Stored data entries
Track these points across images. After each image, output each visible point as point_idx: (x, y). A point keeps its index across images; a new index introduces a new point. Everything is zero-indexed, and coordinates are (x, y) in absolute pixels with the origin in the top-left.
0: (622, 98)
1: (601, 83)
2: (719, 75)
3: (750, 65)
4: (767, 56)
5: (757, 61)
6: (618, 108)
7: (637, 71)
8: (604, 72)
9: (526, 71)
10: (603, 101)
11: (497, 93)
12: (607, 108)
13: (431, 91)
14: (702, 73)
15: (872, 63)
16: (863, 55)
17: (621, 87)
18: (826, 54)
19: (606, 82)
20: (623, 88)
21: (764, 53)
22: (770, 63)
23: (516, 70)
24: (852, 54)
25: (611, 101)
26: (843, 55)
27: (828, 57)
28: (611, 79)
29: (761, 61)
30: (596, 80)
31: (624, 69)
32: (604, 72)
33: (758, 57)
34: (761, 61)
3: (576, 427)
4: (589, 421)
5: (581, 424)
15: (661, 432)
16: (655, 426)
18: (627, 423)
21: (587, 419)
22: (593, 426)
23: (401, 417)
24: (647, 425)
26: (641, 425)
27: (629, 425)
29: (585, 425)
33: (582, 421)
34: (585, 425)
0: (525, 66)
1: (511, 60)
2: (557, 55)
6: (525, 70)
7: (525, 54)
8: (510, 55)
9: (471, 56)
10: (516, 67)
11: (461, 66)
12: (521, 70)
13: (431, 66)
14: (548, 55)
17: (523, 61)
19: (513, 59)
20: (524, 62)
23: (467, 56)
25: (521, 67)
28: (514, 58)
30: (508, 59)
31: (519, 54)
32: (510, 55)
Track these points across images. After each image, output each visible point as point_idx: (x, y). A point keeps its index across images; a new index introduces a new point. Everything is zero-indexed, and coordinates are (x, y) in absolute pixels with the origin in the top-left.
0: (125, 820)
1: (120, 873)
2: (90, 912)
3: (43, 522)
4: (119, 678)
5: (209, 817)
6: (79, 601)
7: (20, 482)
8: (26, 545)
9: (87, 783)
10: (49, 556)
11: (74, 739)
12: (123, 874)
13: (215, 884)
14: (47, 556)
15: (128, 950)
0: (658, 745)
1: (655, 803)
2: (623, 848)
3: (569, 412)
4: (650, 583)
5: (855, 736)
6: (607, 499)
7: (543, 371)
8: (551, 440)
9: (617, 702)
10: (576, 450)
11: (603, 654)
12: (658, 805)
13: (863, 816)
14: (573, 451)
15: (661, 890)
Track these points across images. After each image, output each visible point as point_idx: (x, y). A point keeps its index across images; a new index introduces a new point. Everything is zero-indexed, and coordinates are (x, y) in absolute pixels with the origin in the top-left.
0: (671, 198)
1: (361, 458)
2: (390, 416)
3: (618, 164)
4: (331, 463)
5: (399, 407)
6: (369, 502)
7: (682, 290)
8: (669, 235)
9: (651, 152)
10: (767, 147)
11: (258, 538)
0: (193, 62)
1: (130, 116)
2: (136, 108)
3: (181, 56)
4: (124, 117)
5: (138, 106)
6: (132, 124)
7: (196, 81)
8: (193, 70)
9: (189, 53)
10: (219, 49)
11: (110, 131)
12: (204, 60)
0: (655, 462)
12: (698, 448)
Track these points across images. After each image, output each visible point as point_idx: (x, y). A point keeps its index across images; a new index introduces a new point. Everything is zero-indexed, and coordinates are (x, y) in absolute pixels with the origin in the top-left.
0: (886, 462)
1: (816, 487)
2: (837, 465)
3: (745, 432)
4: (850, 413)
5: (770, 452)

*SET TASK*. Edit the records so that every "top-left" becomes "upper-left", leaving all other text untouched.

*PROBLEM SOLUTION*.
Track these points across images. After each image, output each visible point as point_idx: (x, y). A point keeps its index across images; a new index introduces a new point. Everything is zero-indexed, and coordinates are (x, y) in absolute pixels with the origin in the upper-left.
0: (622, 98)
1: (601, 83)
2: (719, 75)
3: (750, 65)
4: (767, 56)
5: (757, 61)
6: (618, 108)
7: (637, 71)
8: (604, 72)
9: (526, 71)
10: (603, 101)
11: (497, 93)
12: (607, 108)
13: (431, 91)
14: (702, 73)
15: (872, 63)
16: (863, 55)
17: (621, 87)
18: (826, 54)
19: (606, 82)
20: (623, 88)
21: (764, 53)
22: (770, 63)
23: (516, 70)
24: (852, 54)
25: (611, 101)
26: (843, 55)
27: (828, 57)
28: (611, 79)
29: (761, 61)
30: (596, 80)
31: (624, 69)
32: (604, 72)
33: (758, 57)
34: (761, 61)
3: (576, 427)
4: (589, 421)
5: (581, 424)
15: (661, 432)
16: (655, 426)
18: (627, 423)
21: (587, 419)
22: (593, 426)
23: (401, 417)
24: (647, 425)
26: (641, 425)
27: (629, 425)
29: (585, 425)
33: (582, 421)
34: (585, 425)
0: (525, 66)
1: (511, 60)
2: (557, 55)
6: (525, 70)
7: (525, 54)
8: (510, 55)
9: (471, 56)
10: (516, 67)
11: (461, 66)
12: (521, 70)
13: (431, 66)
14: (548, 55)
17: (523, 61)
19: (513, 59)
20: (524, 62)
23: (467, 56)
25: (521, 67)
28: (514, 58)
30: (508, 59)
31: (519, 54)
32: (510, 55)
Track these points across images. After each image, output each visible point as point_idx: (x, y). A point keeps its index across images; a new index introduces a new point. Everything is zero-indexed, and coordinates are (x, y) in absolute pixels with the origin in the upper-left.
0: (125, 820)
1: (120, 873)
2: (90, 912)
3: (43, 522)
4: (119, 678)
5: (209, 817)
6: (79, 601)
7: (20, 482)
8: (26, 545)
9: (87, 783)
10: (49, 556)
11: (74, 739)
12: (123, 874)
13: (215, 884)
14: (47, 556)
15: (128, 950)
0: (658, 745)
1: (655, 803)
2: (623, 848)
3: (569, 412)
4: (650, 583)
5: (855, 736)
6: (607, 499)
7: (543, 371)
8: (551, 440)
9: (617, 702)
10: (576, 450)
11: (603, 654)
12: (658, 805)
13: (863, 816)
14: (573, 451)
15: (661, 890)
Track these points across images. After each image, output each visible point as point_idx: (x, y). A point keeps its index across images; a new index introduces a new point. Everything is zero-indexed, and coordinates are (x, y) in absolute pixels with the origin in the upper-left.
0: (671, 198)
1: (361, 458)
2: (390, 416)
3: (618, 164)
4: (331, 463)
5: (399, 407)
6: (369, 502)
7: (682, 290)
8: (669, 235)
9: (651, 152)
10: (767, 147)
11: (258, 538)
0: (193, 62)
1: (130, 116)
2: (136, 108)
3: (181, 56)
4: (124, 117)
5: (138, 106)
6: (132, 124)
7: (196, 81)
8: (193, 70)
9: (189, 53)
10: (219, 49)
11: (110, 131)
12: (204, 60)
0: (655, 462)
12: (698, 448)
Track these points across images. After each image, output each visible point as point_idx: (x, y). A point keeps its index across images; a new index introduces a new point. Everything is zero-indexed, and coordinates are (x, y) in absolute pixels with the origin in the upper-left.
0: (886, 462)
1: (816, 487)
2: (837, 465)
3: (745, 432)
4: (850, 413)
5: (770, 452)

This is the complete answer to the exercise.